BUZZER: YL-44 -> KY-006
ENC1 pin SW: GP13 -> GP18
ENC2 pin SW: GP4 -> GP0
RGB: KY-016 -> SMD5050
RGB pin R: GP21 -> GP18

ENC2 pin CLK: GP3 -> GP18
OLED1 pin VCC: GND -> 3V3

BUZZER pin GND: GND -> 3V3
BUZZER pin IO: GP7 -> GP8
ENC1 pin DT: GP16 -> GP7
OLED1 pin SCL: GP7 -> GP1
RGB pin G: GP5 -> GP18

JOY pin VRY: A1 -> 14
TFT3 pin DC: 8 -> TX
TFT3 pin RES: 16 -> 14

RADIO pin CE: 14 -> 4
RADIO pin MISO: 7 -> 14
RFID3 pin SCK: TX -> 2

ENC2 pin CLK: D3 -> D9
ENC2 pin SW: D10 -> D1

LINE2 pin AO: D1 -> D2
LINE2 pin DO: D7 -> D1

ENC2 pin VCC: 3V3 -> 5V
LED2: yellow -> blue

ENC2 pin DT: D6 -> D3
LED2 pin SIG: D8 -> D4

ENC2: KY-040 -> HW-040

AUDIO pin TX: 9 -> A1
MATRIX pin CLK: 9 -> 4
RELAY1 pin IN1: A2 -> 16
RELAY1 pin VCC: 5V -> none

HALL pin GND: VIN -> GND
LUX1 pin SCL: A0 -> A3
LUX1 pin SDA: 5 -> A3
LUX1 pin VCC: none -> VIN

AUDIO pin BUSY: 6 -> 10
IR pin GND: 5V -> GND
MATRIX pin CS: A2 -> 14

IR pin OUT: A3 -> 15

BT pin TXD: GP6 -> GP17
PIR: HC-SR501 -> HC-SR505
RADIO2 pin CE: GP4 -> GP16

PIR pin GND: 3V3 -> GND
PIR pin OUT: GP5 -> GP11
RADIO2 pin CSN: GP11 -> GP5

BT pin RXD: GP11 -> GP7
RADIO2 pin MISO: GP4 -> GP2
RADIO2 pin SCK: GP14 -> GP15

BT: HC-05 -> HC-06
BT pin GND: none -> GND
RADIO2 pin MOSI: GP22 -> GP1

§

» EXERCISE OBJECTIVE
Would you filter the entries above and keep each line that has the word "none"?

» EXERCISE OUTPUT
RELAY1 pin VCC: 5V -> none
LUX1 pin VCC: none -> VIN
BT pin GND: none -> GND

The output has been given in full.